:: RECORDED INFORMATION

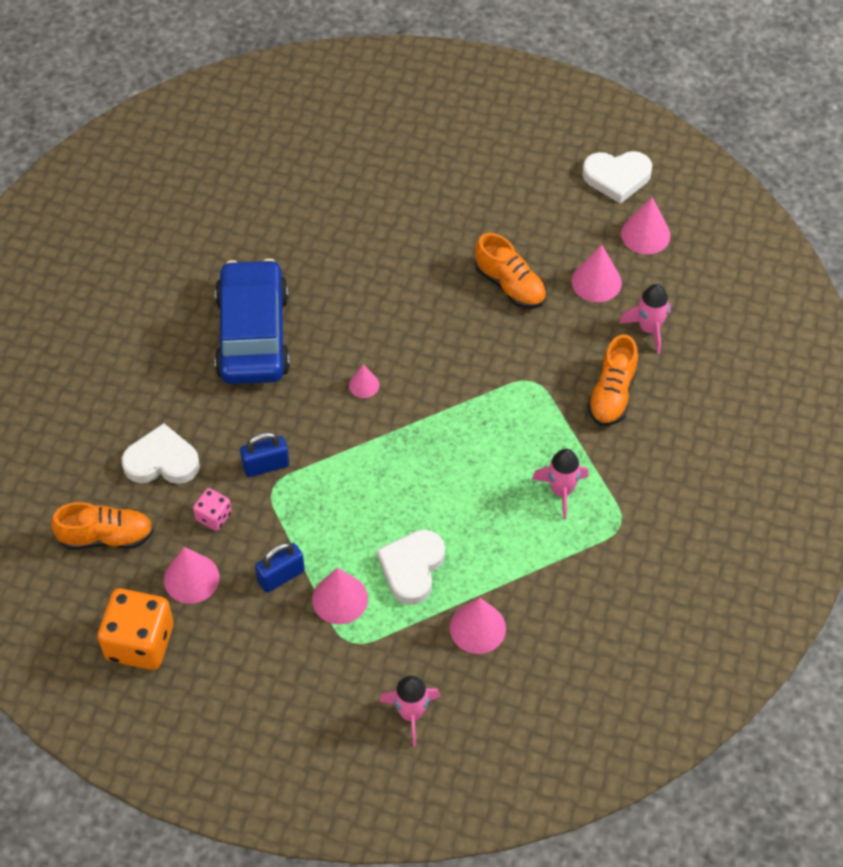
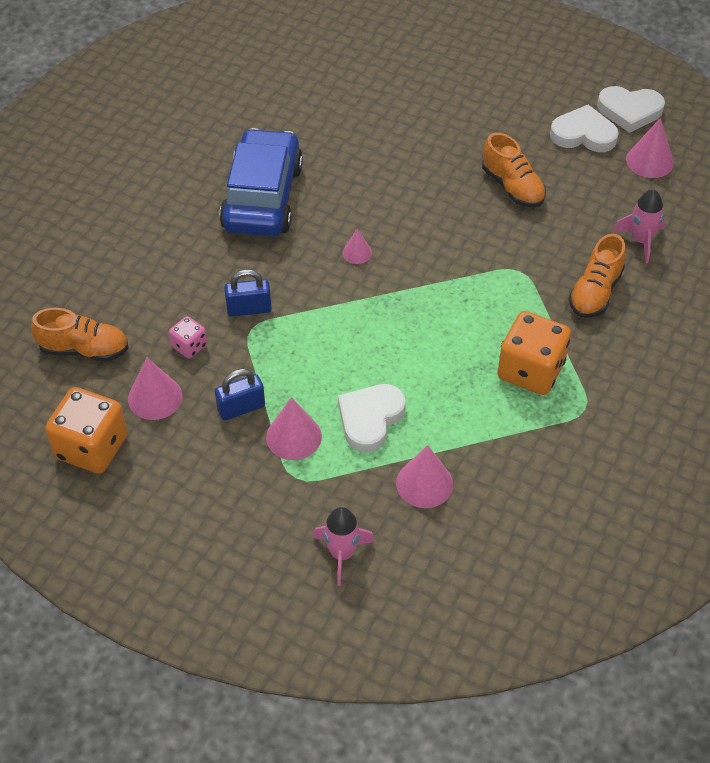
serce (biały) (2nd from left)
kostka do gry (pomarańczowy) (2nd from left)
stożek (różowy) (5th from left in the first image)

::::

*REQUIRED ACTION*. When you write out the material again, keep every word exact and omit the pictures.

*WRITTEN SOLUTION*.
serce (biały) (2nd from left)
kostka do gry (pomarańczowy) (2nd from left)
stożek (różowy) (5th from left in the first image)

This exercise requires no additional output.